- **Data shown**
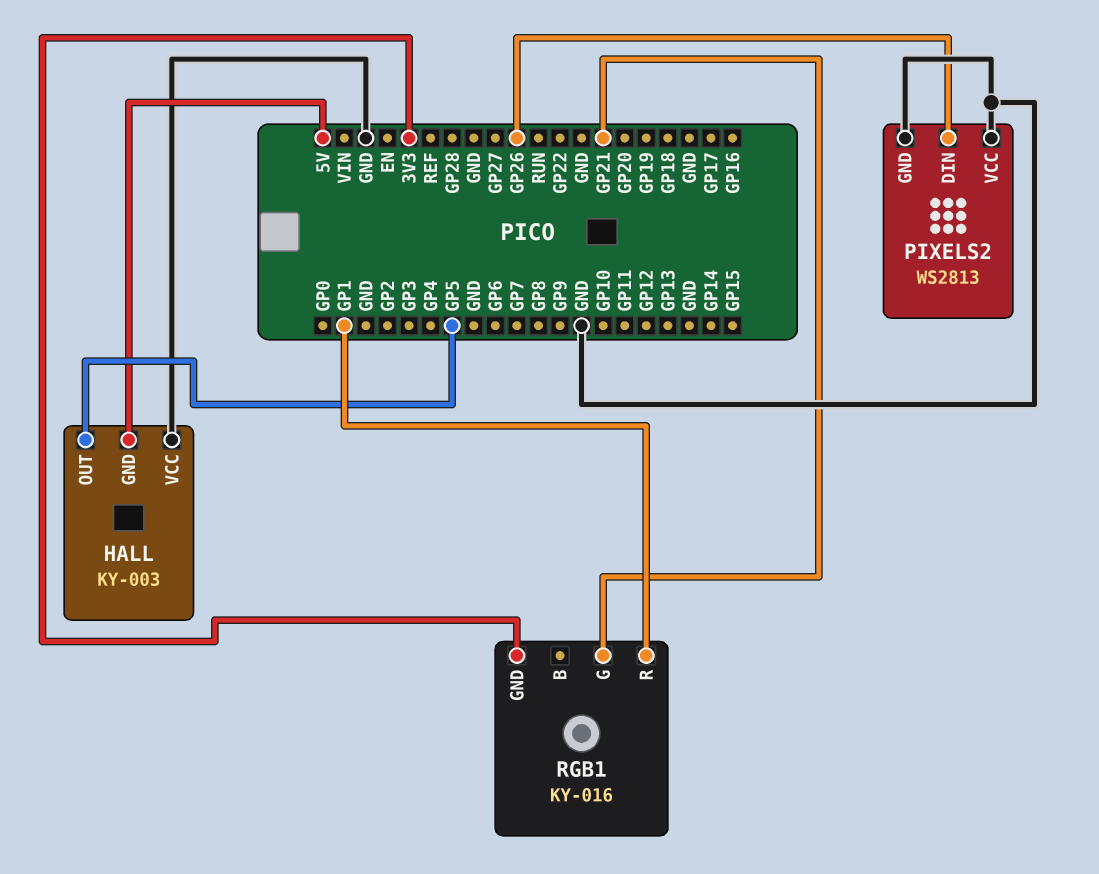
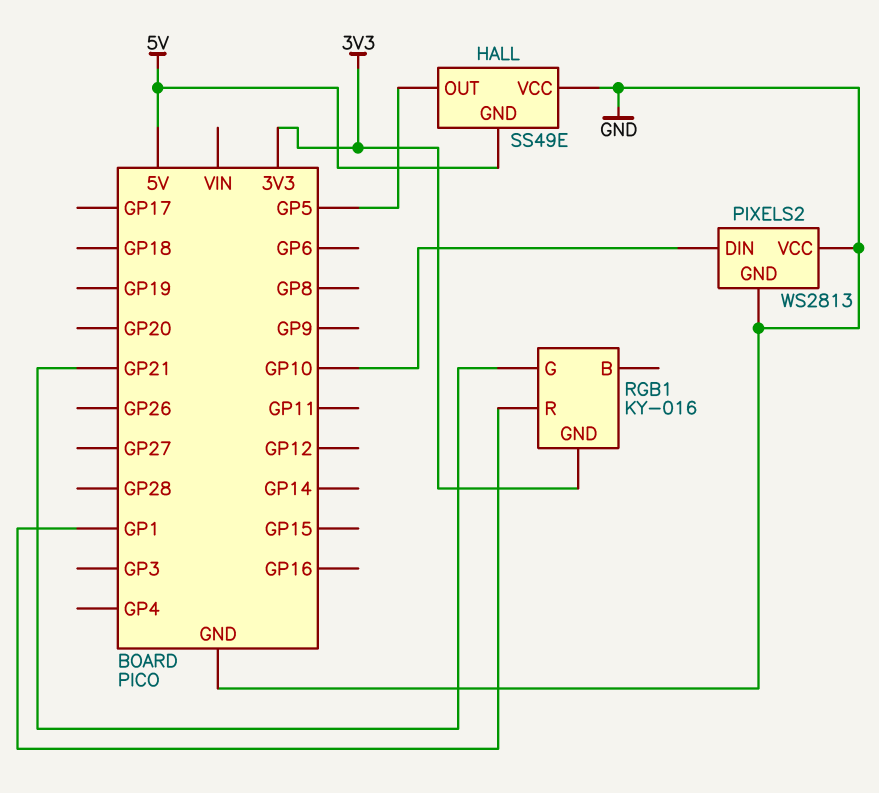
HALL: KY-003 -> SS49E
PIXELS2 pin DIN: GP26 -> GP10

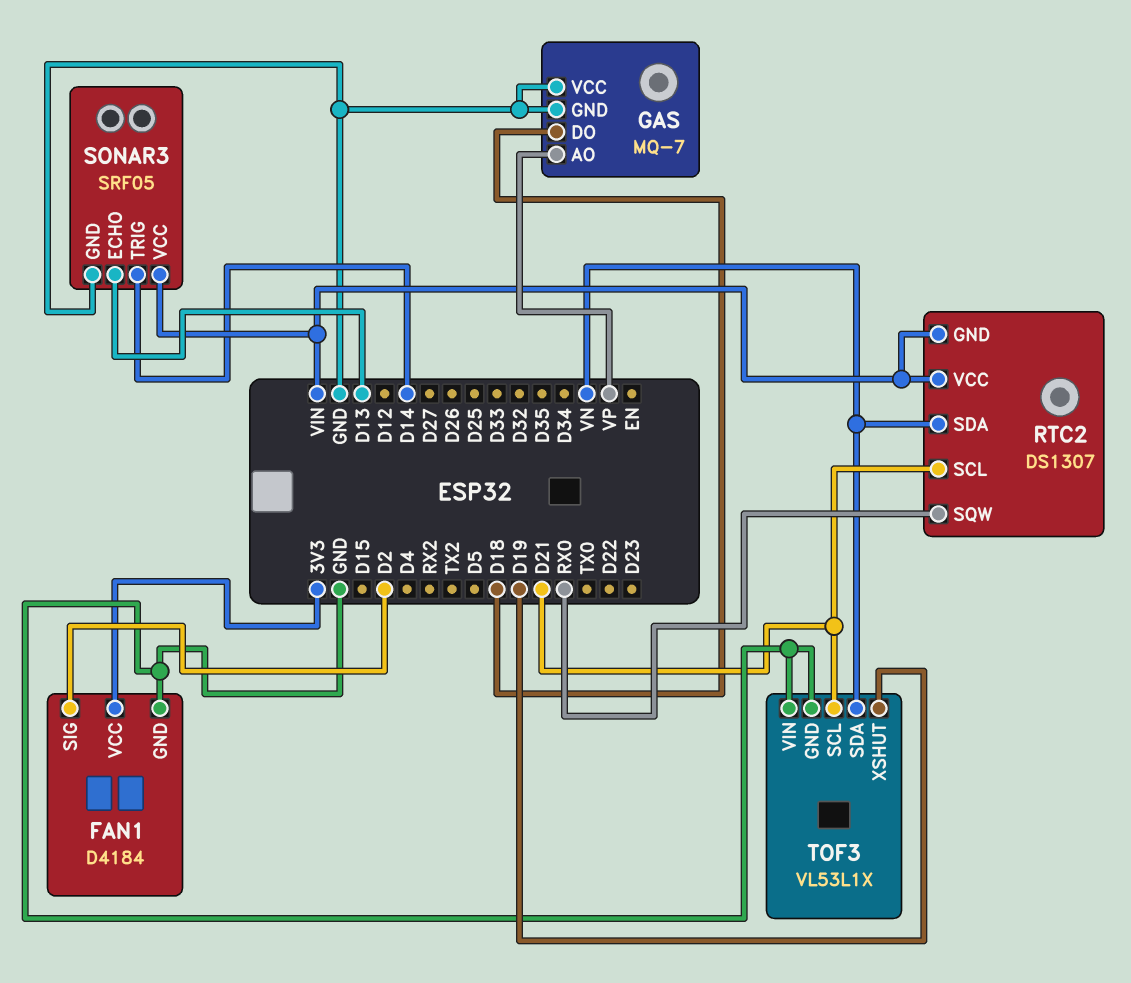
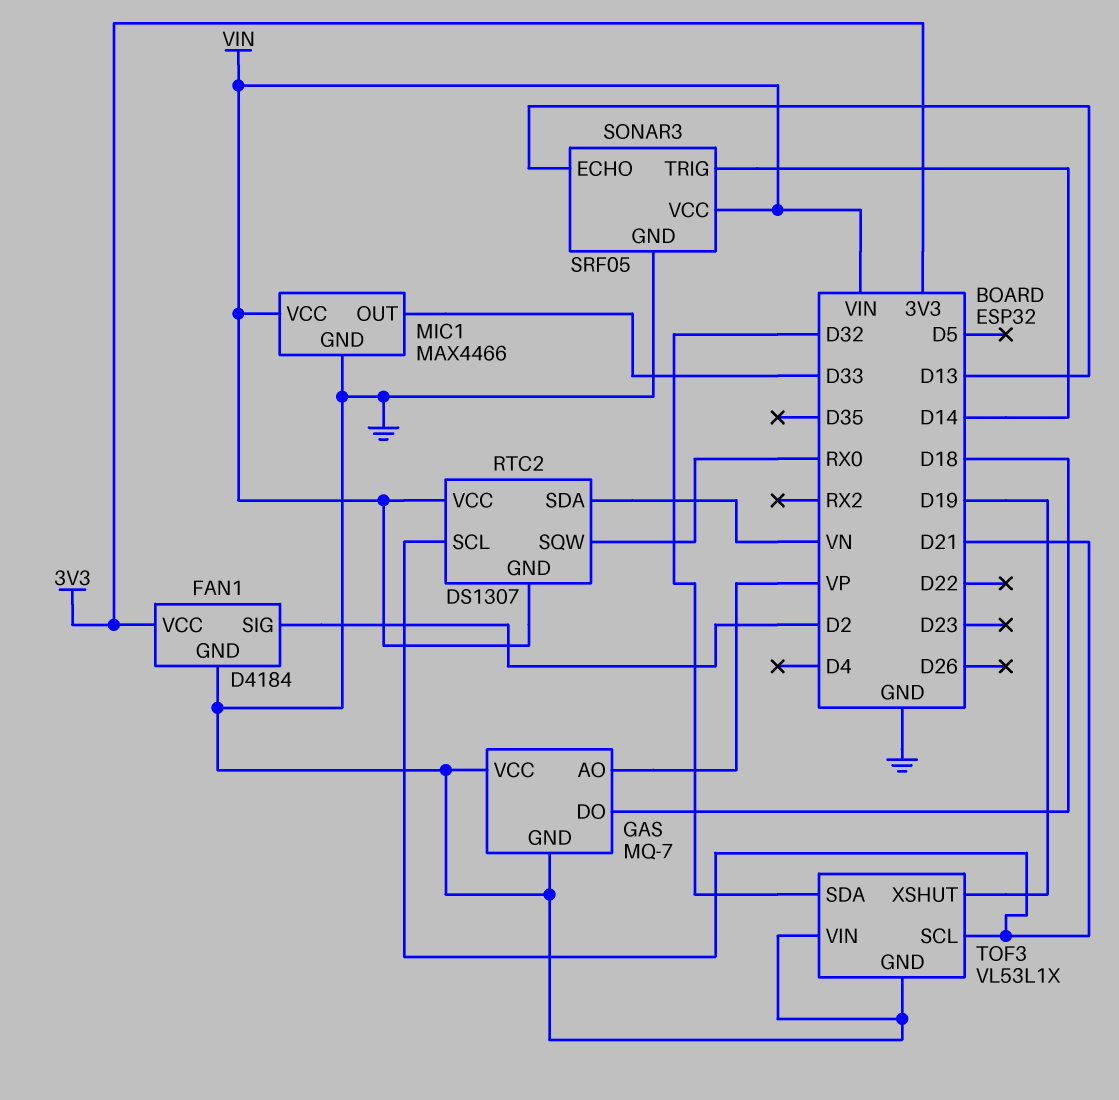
MIC1: none -> MAX4466
MIC1 pin GND: none -> GND
MIC1 pin OUT: none -> D33
MIC1 pin VCC: none -> VIN
TOF3 pin SDA: VN -> D32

- **What you need to do**
Give the data again word for word, without pictures.

- **Response area**
HALL: KY-003 -> SS49E
PIXELS2 pin DIN: GP26 -> GP10

MIC1: none -> MAX4466
MIC1 pin GND: none -> GND
MIC1 pin OUT: none -> D33
MIC1 pin VCC: none -> VIN
TOF3 pin SDA: VN -> D32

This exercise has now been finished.